# [Supplied records]
# # # #
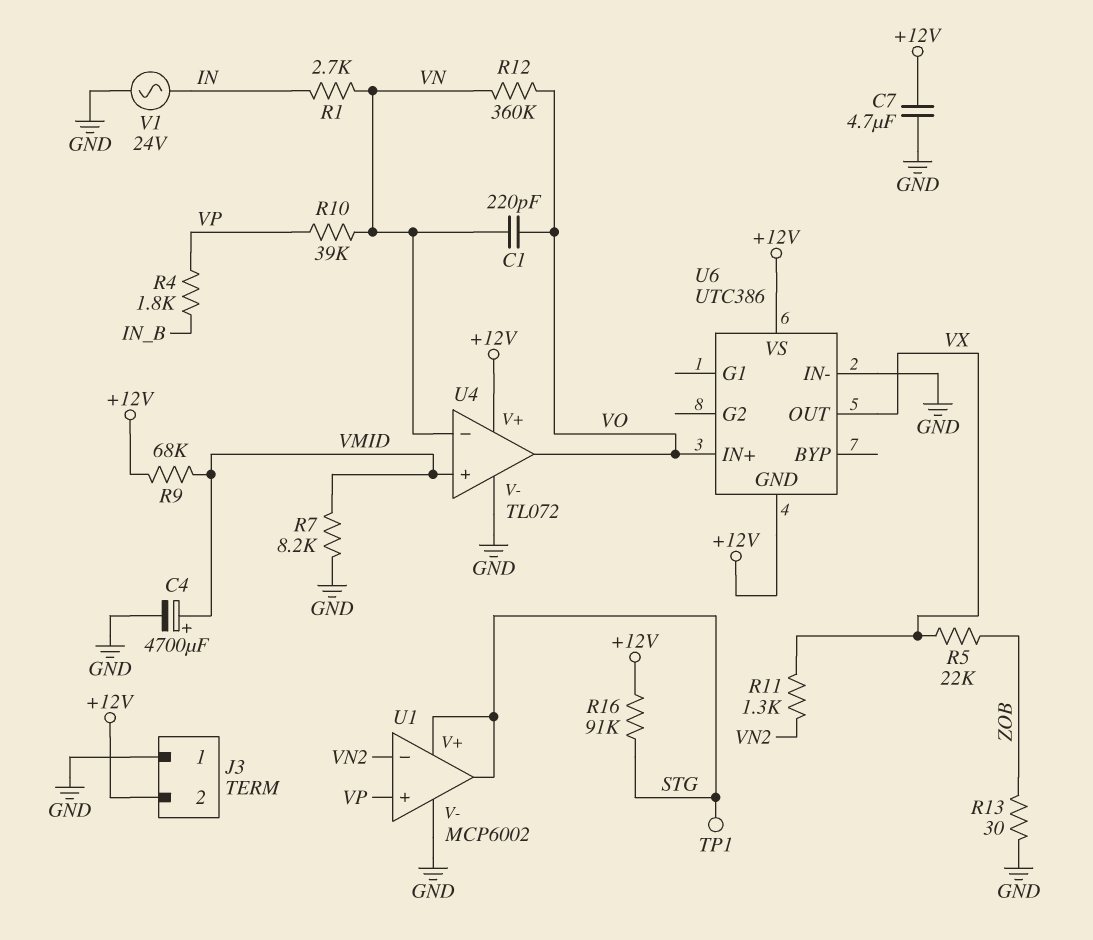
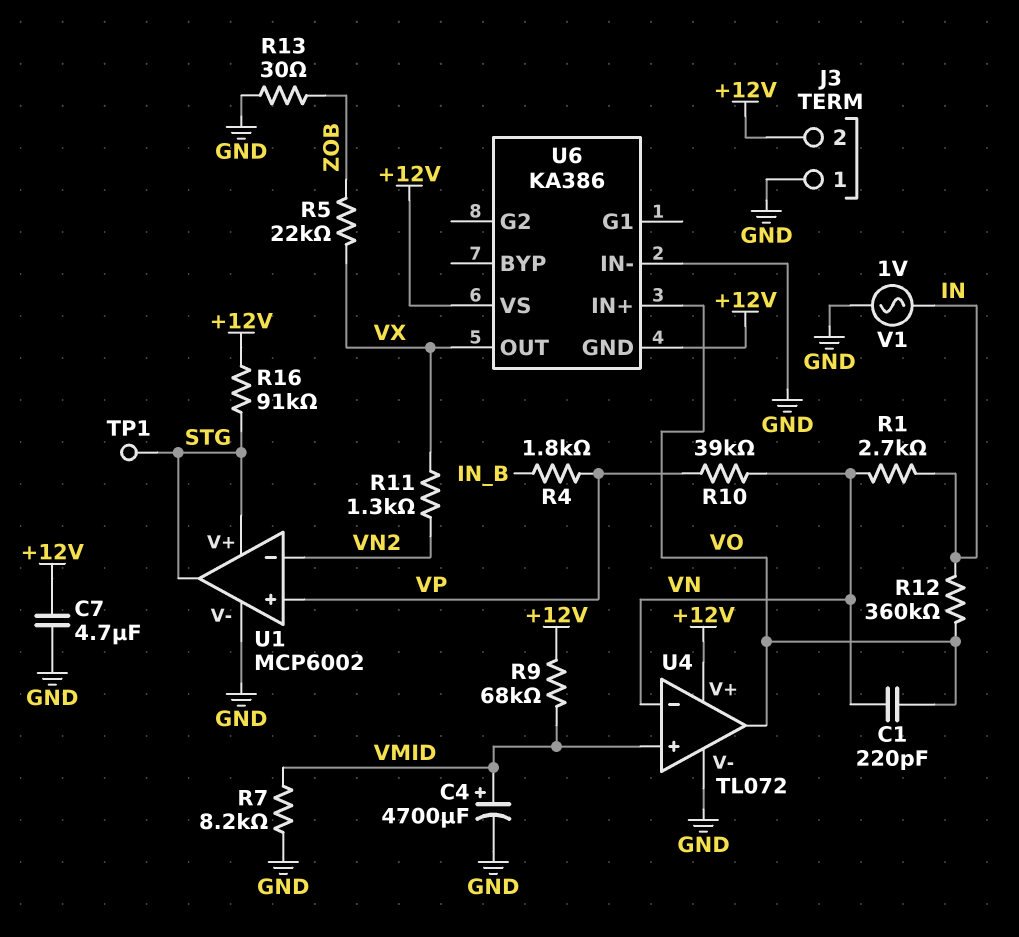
R12: 360k (VN, VO) -> 360k (IN, VO)
U6: UTC386 -> KA386
V1: AC 24V (GND, IN) -> AC 1V (GND, IN)

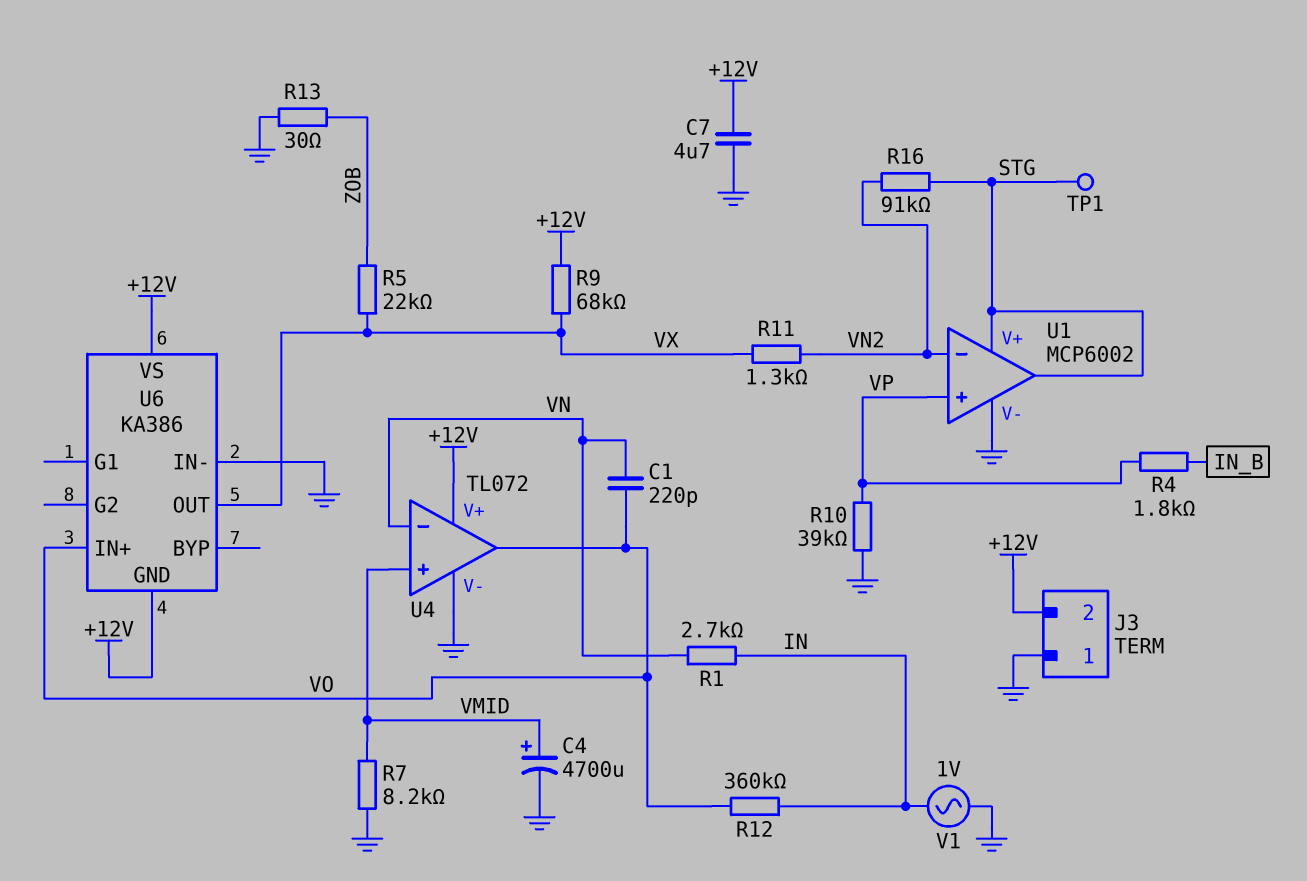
R9: 68k (+12V, VMID) -> 68k (+12V, VX)
R10: 39k (VN, VP) -> 39k (GND, VP)
R16: 91k (+12V, STG) -> 91k (STG, VN2)

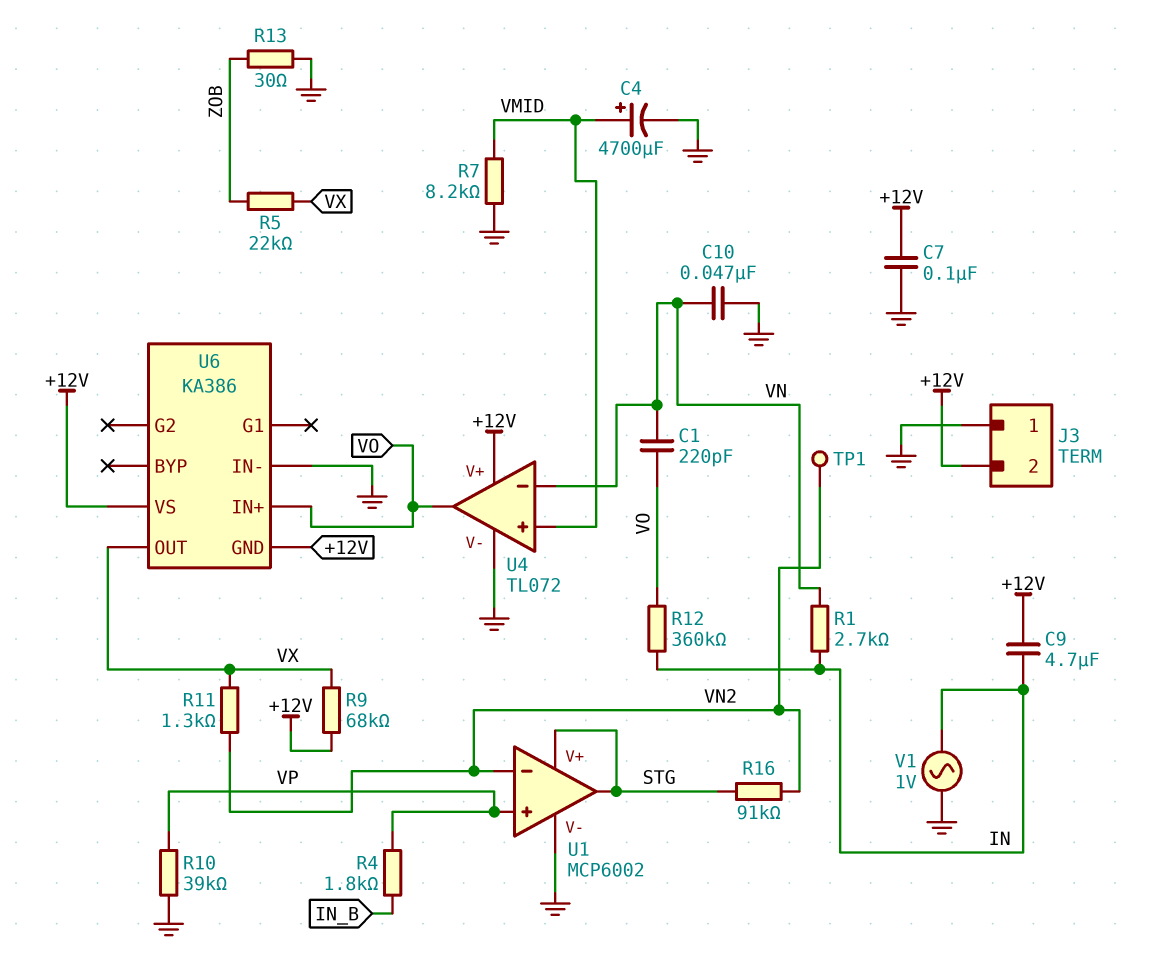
C7: 4.7uF (+12V, GND) -> 100nF (+12V, GND)
C9: none -> 4.7uF (+12V, IN)
C10: none -> 47nF (GND, VN)
TP1: test point (STG) -> test point (VN2)

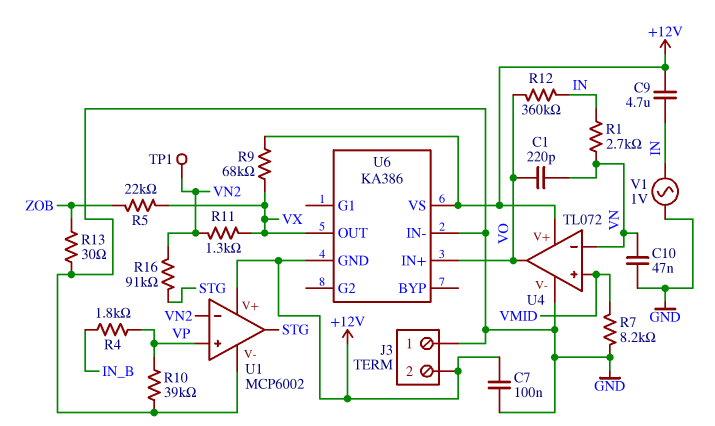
C4: 4700uF (plus VMID, minus GND) -> none
U1 pin V+: STG -> +12V

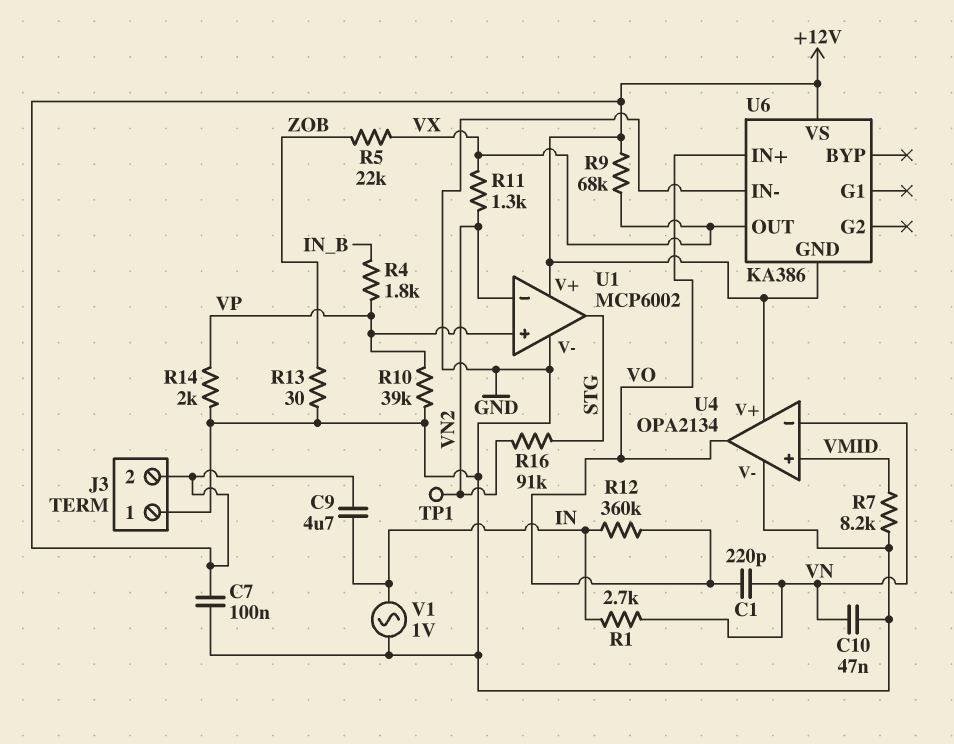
R14: none -> 2k (GND, VP)
U4: TL072 -> OPA2134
# # # #
# [Problem details]
Find each line in the data above with the word "VMID", then copy it.

# [Response to the task]
R9: 68k (+12V, VMID) -> 68k (+12V, VX)
C4: 4700uF (plus VMID, minus GND) -> none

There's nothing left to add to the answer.